Available data:
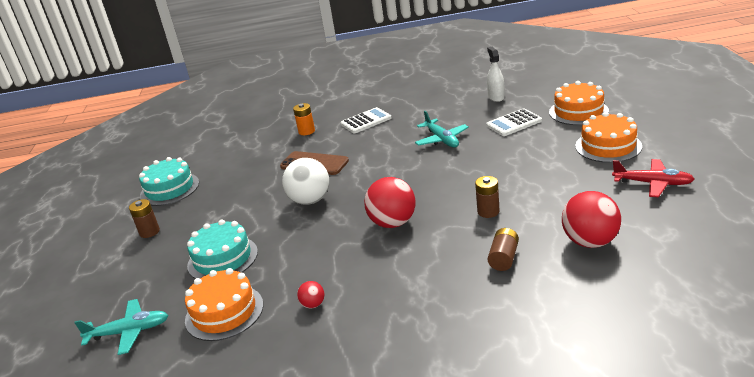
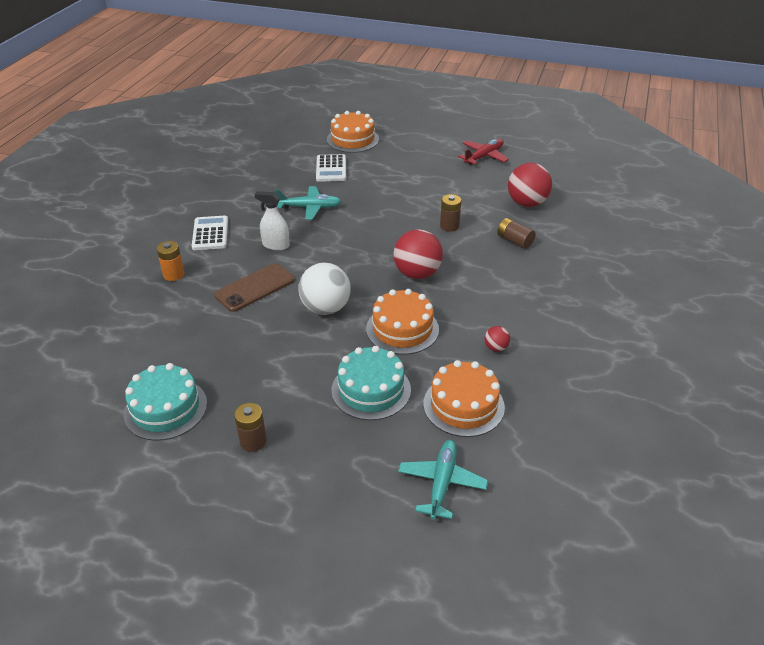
camera: 70 degrees left, 10 degrees up
(496, 97) = (273, 159): white spray bottle -> white spray bottle (276, 245)
(608, 146) = (418, 150): orange cake -> orange cake (402, 329)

Task goal: The reply has to reproduce every line above verbatim and contain no pictures.

Solution to the exercise:
camera: 70 degrees left, 10 degrees up
(496, 97) = (273, 159): white spray bottle -> white spray bottle (276, 245)
(608, 146) = (418, 150): orange cake -> orange cake (402, 329)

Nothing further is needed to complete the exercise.